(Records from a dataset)
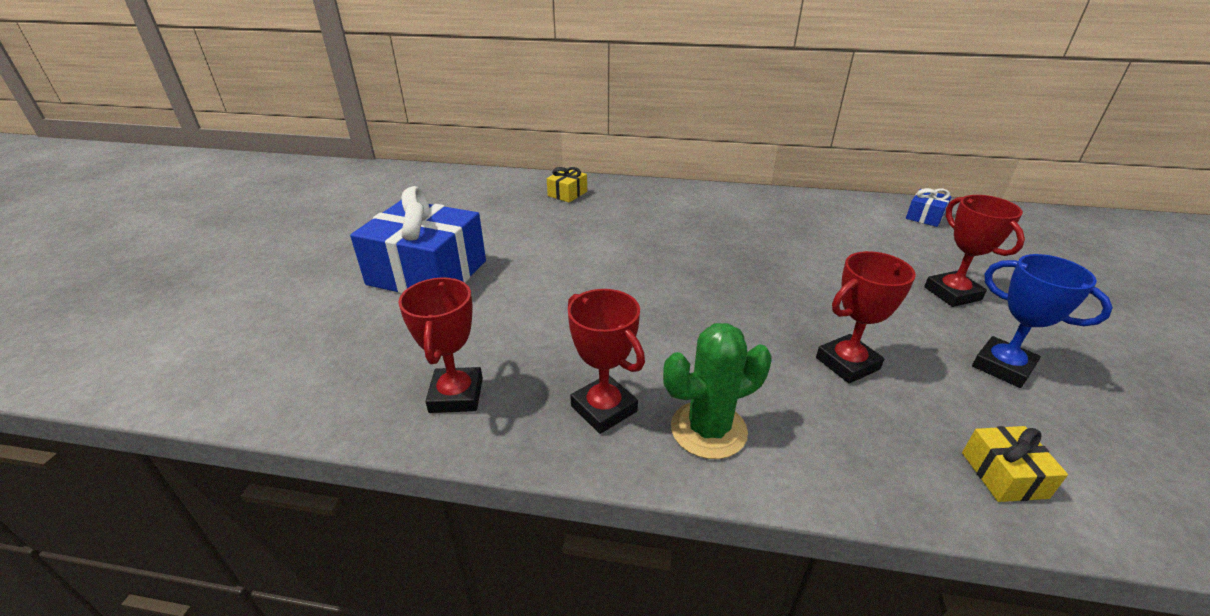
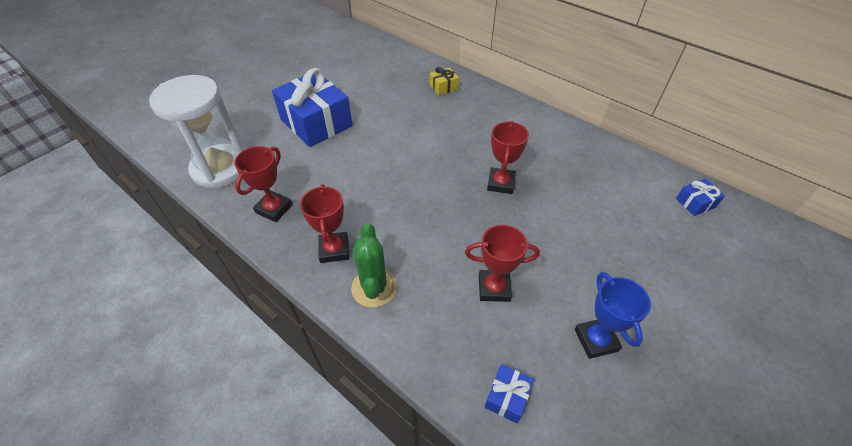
camera: 30 degrees right, 15 degrees up
(307, 377) = (220, 168): none -> white hourglass
(708, 430) = (374, 287): green cactus -> green cactus turned 75 degrees clockwise
(952, 293) = (630, 274): red trophy -> red trophy (501, 183)
(1003, 475) = (507, 397): yellow gift -> blue gift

Directions for this task: No pictures belong in the copy. Repeat the entries exactly.

Solution for this exercise:
camera: 30 degrees right, 15 degrees up
(307, 377) = (220, 168): none -> white hourglass
(708, 430) = (374, 287): green cactus -> green cactus turned 75 degrees clockwise
(952, 293) = (630, 274): red trophy -> red trophy (501, 183)
(1003, 475) = (507, 397): yellow gift -> blue gift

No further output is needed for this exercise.